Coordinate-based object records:

_ _ _ _

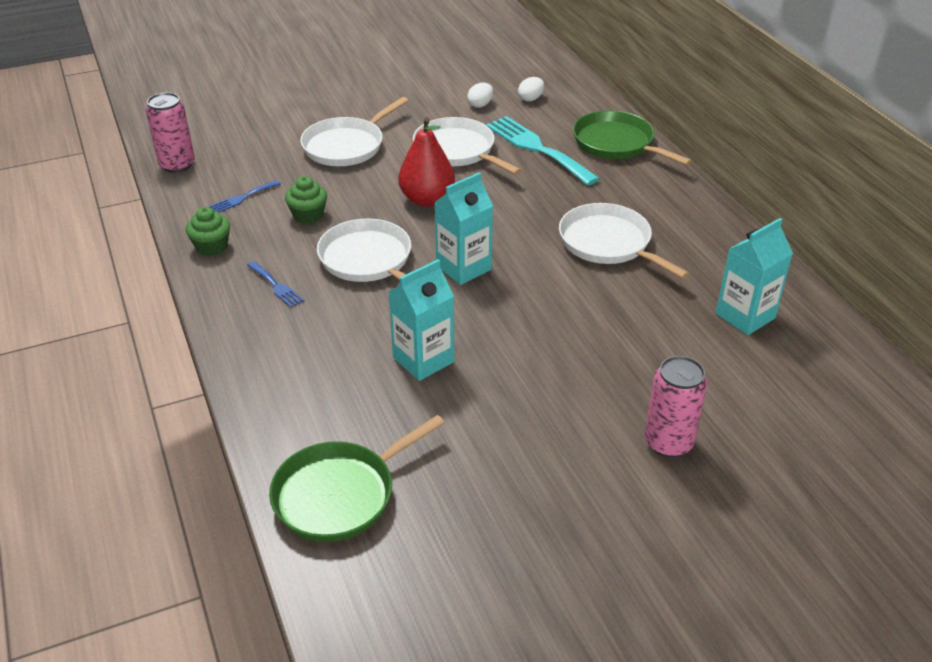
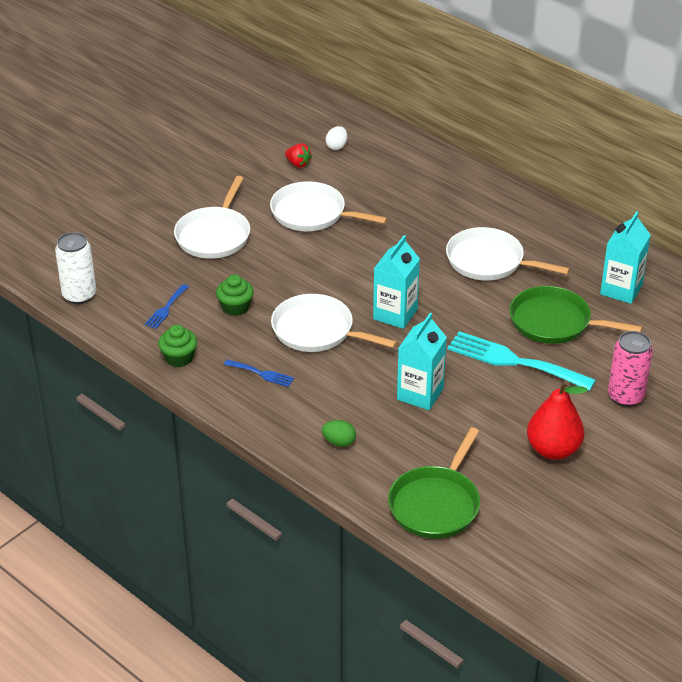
camera: 25 degrees left, 0 degrees up
(177, 165) = (79, 295): pink can -> white can
(292, 383) = (339, 442): none -> green egg
(427, 199) = (321, 265): red pear -> red pear (553, 449)
(480, 105) = (298, 164): white egg -> red strawberry
(537, 148) = (376, 193): turquoise fork -> turquoise fork (513, 361)
(616, 143) = (436, 171): green pan -> green pan (554, 322)

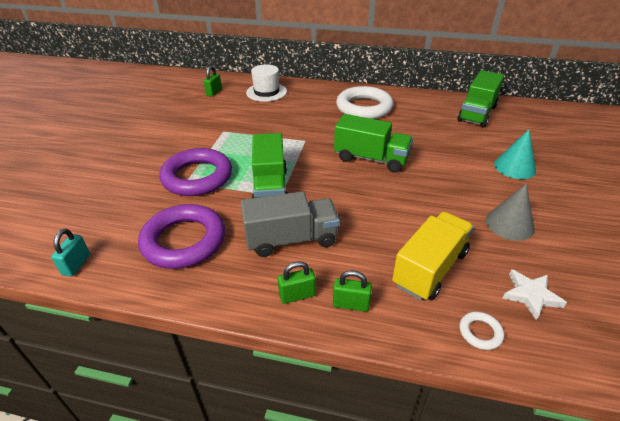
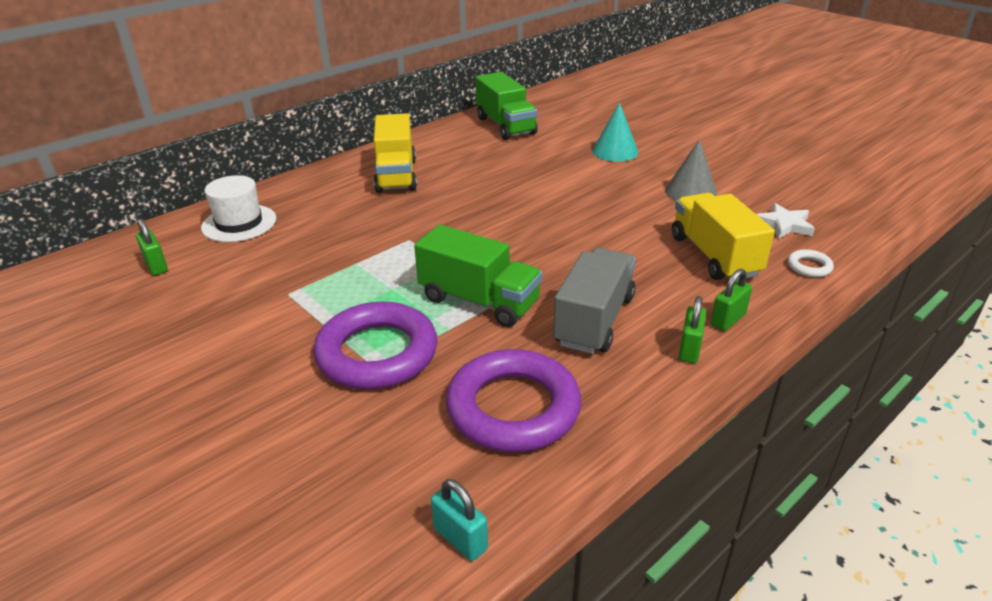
camera: 55 degrees left, 5 degrees down
(364, 107) = (396, 175): white ring -> yellow truck
(371, 159) = (506, 213): green truck -> none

_ _ _ _

**Exercise instructions:** Repeat the entries word for word and skip the pictures.

**Reply to the task:**
camera: 25 degrees left, 0 degrees up
(177, 165) = (79, 295): pink can -> white can
(292, 383) = (339, 442): none -> green egg
(427, 199) = (321, 265): red pear -> red pear (553, 449)
(480, 105) = (298, 164): white egg -> red strawberry
(537, 148) = (376, 193): turquoise fork -> turquoise fork (513, 361)
(616, 143) = (436, 171): green pan -> green pan (554, 322)

camera: 55 degrees left, 5 degrees down
(364, 107) = (396, 175): white ring -> yellow truck
(371, 159) = (506, 213): green truck -> none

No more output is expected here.